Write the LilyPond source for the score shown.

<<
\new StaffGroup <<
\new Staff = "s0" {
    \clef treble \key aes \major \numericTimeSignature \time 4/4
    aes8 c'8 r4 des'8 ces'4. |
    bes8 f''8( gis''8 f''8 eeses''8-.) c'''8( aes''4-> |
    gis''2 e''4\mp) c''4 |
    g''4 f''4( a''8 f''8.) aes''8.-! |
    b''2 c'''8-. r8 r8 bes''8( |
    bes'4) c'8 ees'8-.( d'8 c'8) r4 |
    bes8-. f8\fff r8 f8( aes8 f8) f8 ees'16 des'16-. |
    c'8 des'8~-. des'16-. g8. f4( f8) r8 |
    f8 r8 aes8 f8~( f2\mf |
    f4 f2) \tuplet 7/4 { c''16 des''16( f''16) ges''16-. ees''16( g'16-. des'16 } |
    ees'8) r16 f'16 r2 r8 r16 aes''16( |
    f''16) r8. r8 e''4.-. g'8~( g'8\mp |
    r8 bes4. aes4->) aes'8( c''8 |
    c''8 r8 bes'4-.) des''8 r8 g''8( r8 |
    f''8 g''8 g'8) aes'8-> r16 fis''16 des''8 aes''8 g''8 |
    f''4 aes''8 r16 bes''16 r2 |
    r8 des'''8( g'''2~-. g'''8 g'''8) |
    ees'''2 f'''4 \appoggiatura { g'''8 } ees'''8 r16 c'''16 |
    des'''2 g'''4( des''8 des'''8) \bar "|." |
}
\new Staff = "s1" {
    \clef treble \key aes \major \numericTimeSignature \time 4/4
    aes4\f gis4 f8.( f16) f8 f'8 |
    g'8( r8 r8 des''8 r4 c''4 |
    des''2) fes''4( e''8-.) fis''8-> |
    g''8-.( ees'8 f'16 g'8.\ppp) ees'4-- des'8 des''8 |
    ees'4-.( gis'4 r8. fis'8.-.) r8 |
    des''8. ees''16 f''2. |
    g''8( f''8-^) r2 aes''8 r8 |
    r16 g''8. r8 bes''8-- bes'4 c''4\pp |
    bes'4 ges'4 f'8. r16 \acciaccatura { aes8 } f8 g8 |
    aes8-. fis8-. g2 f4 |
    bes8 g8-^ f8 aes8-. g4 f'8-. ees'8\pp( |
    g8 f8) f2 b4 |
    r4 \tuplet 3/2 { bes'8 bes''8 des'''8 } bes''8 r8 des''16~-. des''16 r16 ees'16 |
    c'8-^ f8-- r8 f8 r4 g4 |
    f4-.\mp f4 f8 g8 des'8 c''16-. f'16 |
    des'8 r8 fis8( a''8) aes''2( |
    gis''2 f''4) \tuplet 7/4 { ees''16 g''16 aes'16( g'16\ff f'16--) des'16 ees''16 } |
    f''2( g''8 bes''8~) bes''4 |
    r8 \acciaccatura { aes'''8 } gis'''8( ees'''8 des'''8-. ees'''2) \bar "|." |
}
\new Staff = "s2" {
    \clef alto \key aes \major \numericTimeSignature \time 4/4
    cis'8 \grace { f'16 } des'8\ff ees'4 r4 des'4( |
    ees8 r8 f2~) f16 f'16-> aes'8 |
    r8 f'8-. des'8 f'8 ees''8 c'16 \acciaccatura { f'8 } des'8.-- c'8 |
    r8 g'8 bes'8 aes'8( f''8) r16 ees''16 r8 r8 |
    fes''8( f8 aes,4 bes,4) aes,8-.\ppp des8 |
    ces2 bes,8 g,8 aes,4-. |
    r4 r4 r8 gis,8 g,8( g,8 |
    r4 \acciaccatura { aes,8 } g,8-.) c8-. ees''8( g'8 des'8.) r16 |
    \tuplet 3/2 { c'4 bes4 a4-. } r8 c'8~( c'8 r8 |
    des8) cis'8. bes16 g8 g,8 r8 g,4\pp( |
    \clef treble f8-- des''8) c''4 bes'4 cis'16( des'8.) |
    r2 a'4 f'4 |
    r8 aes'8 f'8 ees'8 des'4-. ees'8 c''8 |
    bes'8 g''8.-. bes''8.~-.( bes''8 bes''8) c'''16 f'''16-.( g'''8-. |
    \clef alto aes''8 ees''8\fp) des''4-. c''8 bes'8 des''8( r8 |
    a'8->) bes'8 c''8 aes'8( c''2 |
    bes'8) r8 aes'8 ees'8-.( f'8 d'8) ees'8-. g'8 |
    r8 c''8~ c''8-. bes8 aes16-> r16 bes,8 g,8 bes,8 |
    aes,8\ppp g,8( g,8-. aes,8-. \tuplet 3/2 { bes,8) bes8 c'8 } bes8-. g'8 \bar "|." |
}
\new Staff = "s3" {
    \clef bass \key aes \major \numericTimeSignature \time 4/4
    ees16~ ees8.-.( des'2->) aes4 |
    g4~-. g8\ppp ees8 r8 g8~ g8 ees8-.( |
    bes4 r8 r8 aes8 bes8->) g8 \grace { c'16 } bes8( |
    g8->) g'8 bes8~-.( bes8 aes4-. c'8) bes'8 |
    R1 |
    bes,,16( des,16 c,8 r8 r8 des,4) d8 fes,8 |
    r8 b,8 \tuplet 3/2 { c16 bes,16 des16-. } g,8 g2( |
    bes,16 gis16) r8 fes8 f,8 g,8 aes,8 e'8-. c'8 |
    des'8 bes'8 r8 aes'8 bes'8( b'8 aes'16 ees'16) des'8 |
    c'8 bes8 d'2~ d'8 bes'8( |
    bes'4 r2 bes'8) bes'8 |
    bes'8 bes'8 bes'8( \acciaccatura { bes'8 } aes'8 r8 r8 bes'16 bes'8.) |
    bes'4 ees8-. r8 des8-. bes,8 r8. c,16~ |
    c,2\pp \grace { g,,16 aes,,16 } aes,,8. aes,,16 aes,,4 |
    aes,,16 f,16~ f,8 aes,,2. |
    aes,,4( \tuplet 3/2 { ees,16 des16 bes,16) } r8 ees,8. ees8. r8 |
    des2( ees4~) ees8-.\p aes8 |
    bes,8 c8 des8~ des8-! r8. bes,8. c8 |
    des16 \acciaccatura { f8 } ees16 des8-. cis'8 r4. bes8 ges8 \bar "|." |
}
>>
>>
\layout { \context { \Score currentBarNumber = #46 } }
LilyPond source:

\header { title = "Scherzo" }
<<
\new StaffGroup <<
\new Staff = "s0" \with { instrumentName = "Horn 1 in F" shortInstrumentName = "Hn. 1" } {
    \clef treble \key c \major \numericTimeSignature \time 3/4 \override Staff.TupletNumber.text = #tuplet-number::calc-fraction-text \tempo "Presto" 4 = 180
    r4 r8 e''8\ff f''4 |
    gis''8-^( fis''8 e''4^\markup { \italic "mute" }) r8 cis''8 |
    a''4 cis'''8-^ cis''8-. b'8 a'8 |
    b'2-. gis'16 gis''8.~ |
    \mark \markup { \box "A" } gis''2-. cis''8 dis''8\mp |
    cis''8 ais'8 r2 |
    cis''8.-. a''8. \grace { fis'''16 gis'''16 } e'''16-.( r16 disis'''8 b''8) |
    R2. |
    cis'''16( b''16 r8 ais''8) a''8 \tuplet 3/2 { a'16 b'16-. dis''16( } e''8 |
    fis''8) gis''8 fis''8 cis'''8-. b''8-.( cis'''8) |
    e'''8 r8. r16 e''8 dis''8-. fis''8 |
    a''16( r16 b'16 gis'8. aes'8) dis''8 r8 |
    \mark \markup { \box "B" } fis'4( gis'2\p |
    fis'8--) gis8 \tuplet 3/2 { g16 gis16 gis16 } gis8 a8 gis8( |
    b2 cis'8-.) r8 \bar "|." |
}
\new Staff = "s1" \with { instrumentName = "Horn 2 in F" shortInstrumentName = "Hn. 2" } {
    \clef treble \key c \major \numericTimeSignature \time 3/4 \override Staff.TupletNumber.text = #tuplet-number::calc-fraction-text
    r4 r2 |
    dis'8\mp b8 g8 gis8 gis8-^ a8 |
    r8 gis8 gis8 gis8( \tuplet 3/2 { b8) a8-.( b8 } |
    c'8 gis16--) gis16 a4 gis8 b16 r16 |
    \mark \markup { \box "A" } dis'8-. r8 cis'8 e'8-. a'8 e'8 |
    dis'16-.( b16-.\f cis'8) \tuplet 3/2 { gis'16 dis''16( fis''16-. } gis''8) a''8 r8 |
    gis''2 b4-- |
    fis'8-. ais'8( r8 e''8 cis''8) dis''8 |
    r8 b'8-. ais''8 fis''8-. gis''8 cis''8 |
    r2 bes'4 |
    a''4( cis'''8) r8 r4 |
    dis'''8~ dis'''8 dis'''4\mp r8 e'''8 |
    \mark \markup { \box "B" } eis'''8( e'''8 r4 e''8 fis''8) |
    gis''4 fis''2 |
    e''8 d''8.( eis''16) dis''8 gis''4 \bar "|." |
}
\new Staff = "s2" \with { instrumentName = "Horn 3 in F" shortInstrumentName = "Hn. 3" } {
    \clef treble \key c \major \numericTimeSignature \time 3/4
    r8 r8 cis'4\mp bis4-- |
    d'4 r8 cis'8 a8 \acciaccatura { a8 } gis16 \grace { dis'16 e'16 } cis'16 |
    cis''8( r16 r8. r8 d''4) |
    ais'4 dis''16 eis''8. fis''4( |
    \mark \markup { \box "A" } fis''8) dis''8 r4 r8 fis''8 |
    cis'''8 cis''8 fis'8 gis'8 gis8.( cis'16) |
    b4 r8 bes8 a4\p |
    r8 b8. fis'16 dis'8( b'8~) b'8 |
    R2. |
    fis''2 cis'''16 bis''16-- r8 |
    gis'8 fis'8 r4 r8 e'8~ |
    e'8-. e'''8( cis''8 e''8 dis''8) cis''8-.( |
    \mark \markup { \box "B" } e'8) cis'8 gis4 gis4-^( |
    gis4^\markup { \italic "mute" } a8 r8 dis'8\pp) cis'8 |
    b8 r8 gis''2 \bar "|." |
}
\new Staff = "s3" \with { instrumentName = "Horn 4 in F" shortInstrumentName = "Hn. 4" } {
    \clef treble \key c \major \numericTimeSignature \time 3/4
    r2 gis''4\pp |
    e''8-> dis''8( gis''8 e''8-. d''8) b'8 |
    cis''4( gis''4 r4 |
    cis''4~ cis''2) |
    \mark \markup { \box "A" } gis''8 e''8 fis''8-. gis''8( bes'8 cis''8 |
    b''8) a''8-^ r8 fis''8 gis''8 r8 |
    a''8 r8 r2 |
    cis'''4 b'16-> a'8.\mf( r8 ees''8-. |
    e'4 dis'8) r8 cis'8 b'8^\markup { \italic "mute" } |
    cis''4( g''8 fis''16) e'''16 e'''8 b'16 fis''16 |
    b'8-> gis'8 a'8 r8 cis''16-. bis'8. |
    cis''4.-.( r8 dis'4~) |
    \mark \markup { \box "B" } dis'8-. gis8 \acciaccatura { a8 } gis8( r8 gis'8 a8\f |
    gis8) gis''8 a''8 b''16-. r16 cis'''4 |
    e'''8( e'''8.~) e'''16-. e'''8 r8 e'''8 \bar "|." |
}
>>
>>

-------------------------

- **Request**: State how many lines of the listing above contain the string "LilyPond", counting only exact case matches. Give the number alone.

- **The output**: 2